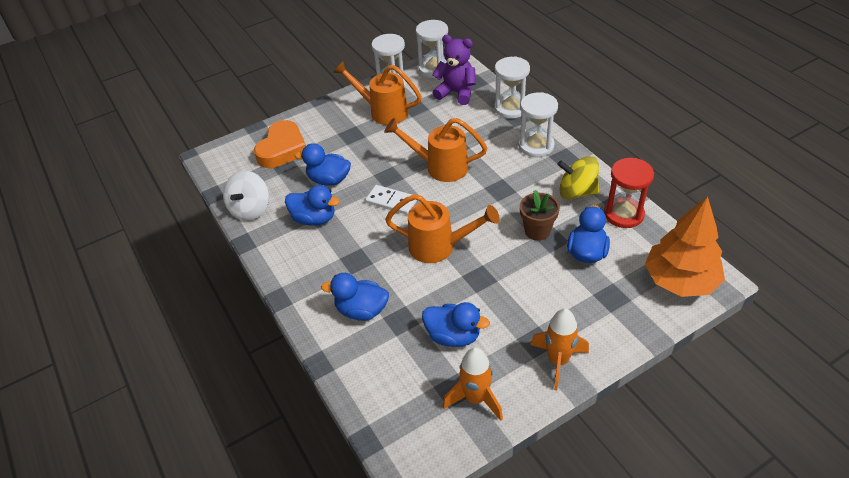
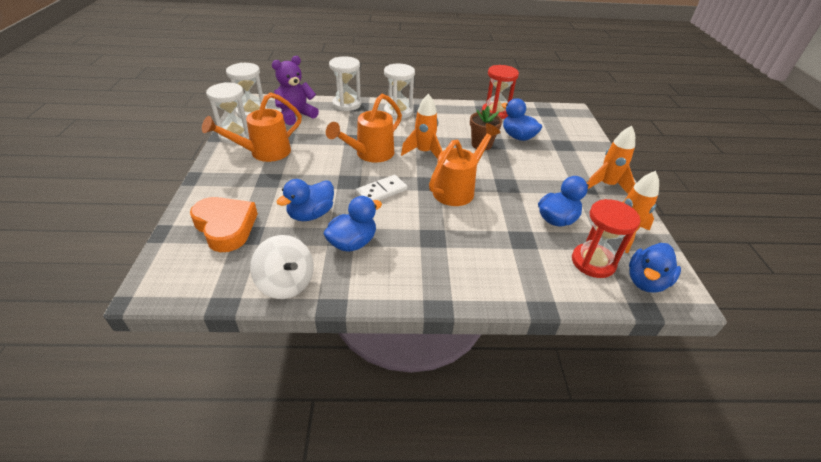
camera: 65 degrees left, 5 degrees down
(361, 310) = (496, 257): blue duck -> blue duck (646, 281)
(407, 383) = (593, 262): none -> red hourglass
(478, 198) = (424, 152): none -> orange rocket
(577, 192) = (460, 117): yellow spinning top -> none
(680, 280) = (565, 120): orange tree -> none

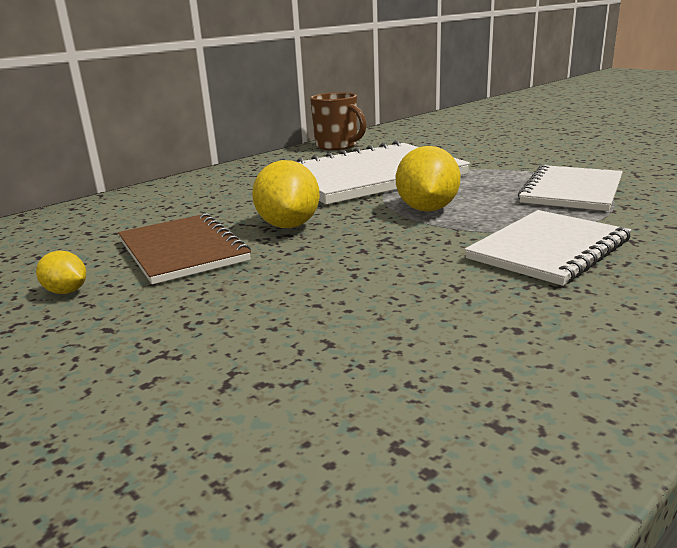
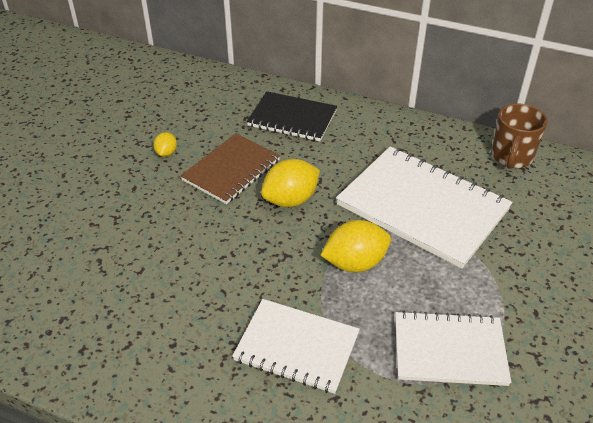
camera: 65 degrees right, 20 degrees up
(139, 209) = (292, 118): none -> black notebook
...
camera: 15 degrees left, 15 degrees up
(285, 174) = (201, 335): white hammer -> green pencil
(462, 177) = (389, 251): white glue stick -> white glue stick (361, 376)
==
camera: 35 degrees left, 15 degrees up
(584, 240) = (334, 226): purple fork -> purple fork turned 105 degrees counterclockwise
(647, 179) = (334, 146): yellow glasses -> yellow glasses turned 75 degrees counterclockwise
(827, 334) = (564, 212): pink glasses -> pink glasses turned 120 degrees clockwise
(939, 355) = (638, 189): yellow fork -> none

(How to complete this task):
Bring together all lines in the records where the word "degrees" is found.

(Written answer):
camera: 65 degrees left, 5 degrees down
camera: 65 degrees right, 20 degrees up
camera: 15 degrees left, 15 degrees up
camera: 35 degrees left, 15 degrees up
(584, 240) = (334, 226): purple fork -> purple fork turned 105 degrees counterclockwise
(647, 179) = (334, 146): yellow glasses -> yellow glasses turned 75 degrees counterclockwise
(827, 334) = (564, 212): pink glasses -> pink glasses turned 120 degrees clockwise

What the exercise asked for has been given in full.